• Work to do:
Return the lines from the one containing "Question: Considering the relative" through the one containing "(B) [97, 515]" word for word, including both of those lines and nothing else.
Data shown start
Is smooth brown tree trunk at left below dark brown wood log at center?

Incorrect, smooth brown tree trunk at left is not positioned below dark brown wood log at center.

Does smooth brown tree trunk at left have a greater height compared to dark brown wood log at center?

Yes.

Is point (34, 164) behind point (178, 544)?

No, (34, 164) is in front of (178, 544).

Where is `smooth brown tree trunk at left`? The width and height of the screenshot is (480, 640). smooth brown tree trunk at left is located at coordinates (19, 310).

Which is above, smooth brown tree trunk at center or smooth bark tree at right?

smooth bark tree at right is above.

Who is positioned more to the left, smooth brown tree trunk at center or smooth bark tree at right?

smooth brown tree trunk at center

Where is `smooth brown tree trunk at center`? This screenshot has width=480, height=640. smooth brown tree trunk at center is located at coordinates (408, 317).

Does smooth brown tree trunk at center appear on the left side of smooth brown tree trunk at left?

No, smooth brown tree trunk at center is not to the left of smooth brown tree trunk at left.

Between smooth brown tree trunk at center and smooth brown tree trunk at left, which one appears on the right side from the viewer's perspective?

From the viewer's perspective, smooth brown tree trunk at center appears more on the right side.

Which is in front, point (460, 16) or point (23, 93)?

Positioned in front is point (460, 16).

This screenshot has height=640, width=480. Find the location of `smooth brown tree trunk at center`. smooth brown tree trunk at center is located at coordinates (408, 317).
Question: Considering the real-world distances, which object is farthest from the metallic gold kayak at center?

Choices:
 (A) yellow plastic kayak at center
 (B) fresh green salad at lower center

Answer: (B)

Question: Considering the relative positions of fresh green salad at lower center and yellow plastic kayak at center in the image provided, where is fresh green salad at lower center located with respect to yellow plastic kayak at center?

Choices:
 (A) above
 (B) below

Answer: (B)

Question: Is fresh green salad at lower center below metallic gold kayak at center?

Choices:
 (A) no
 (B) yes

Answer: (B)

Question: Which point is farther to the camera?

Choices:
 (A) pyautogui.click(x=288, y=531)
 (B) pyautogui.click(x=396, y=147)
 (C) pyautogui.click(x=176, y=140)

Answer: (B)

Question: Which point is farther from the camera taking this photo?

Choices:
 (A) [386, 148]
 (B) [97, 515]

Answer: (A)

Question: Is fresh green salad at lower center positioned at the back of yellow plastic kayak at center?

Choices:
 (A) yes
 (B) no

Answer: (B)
Data shown end
• Solution:
Question: Considering the relative positions of fresh green salad at lower center and yellow plastic kayak at center in the image provided, where is fresh green salad at lower center located with respect to yellow plastic kayak at center?

Choices:
 (A) above
 (B) below

Answer: (B)

Question: Is fresh green salad at lower center below metallic gold kayak at center?

Choices:
 (A) no
 (B) yes

Answer: (B)

Question: Which point is farther to the camera?

Choices:
 (A) pyautogui.click(x=288, y=531)
 (B) pyautogui.click(x=396, y=147)
 (C) pyautogui.click(x=176, y=140)

Answer: (B)

Question: Which point is farther from the camera taking this photo?

Choices:
 (A) [386, 148]
 (B) [97, 515]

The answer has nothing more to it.